__Instruction__:
Locate every line in the records below that holds the word "image" and return each one.

— begin —

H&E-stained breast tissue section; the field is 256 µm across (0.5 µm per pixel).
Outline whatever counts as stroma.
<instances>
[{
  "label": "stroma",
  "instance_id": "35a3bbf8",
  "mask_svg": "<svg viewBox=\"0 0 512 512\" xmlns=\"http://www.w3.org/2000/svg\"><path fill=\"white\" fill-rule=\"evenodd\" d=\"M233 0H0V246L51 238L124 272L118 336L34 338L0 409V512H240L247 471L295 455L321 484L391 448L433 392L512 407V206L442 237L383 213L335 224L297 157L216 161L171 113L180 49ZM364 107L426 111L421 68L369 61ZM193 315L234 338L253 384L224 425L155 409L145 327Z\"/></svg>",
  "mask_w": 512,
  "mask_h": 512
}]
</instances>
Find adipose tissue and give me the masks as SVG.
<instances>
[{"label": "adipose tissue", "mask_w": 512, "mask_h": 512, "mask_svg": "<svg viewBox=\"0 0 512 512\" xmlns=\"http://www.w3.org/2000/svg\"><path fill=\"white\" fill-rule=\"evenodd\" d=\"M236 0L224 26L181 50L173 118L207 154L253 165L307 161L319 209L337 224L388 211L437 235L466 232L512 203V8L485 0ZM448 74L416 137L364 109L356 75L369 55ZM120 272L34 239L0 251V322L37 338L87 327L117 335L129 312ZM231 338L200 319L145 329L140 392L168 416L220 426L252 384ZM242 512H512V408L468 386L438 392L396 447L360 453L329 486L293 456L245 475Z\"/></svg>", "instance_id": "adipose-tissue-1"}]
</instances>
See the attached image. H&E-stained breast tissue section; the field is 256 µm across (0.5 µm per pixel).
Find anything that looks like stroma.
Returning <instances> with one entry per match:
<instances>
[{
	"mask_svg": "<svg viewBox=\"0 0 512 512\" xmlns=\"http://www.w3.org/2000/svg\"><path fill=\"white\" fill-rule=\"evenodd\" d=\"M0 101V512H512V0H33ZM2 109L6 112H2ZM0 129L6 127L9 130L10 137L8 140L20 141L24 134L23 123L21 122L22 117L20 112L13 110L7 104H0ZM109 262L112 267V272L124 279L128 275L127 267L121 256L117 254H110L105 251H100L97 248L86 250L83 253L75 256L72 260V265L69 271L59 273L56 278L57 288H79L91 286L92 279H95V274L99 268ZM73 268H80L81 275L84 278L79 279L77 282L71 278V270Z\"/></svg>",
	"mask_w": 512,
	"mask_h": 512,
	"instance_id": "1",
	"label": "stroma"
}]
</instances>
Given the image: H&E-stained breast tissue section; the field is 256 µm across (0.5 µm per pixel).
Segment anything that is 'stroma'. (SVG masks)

— end —
— begin —

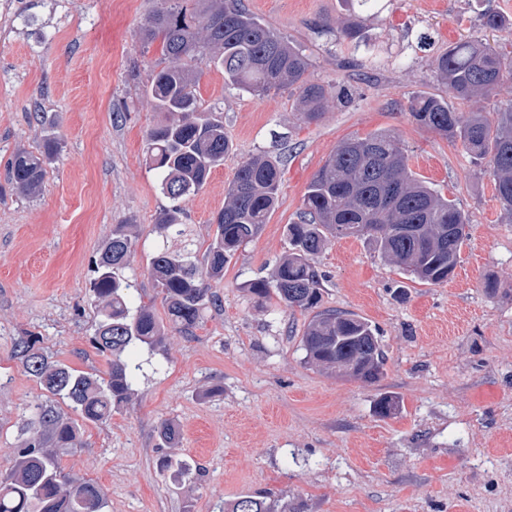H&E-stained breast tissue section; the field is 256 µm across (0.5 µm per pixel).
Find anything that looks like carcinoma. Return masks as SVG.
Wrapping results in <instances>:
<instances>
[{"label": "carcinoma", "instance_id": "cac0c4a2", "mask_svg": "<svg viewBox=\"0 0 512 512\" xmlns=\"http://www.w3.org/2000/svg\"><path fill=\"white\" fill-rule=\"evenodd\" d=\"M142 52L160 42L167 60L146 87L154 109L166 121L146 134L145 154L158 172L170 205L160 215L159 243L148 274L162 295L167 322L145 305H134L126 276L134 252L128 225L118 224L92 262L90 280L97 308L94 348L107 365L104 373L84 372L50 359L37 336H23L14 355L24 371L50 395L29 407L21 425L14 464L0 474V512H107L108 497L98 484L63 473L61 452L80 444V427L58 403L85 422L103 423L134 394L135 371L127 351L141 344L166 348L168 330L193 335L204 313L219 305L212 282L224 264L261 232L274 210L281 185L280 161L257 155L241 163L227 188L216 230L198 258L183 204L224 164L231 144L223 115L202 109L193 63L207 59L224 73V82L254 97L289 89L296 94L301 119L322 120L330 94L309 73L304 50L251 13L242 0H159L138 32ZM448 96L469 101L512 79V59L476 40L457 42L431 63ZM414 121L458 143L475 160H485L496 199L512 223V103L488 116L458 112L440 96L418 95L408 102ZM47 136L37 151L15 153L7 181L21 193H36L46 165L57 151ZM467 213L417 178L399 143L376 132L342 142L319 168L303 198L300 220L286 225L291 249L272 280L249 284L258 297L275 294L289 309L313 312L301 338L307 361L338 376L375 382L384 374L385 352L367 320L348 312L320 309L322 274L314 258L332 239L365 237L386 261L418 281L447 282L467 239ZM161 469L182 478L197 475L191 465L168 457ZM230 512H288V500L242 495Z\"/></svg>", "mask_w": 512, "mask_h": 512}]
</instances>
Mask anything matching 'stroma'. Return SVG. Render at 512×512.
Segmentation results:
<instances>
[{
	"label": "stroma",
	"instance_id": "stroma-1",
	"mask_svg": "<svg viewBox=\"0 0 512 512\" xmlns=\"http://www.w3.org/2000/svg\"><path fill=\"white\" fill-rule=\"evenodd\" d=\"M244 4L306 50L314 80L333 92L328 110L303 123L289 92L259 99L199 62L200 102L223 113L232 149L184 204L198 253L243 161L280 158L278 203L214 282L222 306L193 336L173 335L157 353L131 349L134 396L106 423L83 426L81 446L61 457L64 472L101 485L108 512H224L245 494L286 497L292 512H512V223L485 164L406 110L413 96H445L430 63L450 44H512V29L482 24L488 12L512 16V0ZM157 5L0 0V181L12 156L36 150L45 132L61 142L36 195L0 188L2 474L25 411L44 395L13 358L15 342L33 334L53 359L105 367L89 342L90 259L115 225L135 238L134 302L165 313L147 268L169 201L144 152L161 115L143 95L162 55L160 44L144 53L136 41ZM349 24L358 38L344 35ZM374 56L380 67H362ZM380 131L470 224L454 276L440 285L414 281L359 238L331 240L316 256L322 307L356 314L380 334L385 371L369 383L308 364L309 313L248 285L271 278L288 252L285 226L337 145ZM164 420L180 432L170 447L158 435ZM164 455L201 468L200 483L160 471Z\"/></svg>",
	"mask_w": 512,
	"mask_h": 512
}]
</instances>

— end —

__Written reply__:
See the attached image. H&E-stained breast tissue section; the field is 256 µm across (0.5 µm per pixel).
Given the image: H&E-stained breast tissue section; the field is 256 µm across (0.5 µm per pixel).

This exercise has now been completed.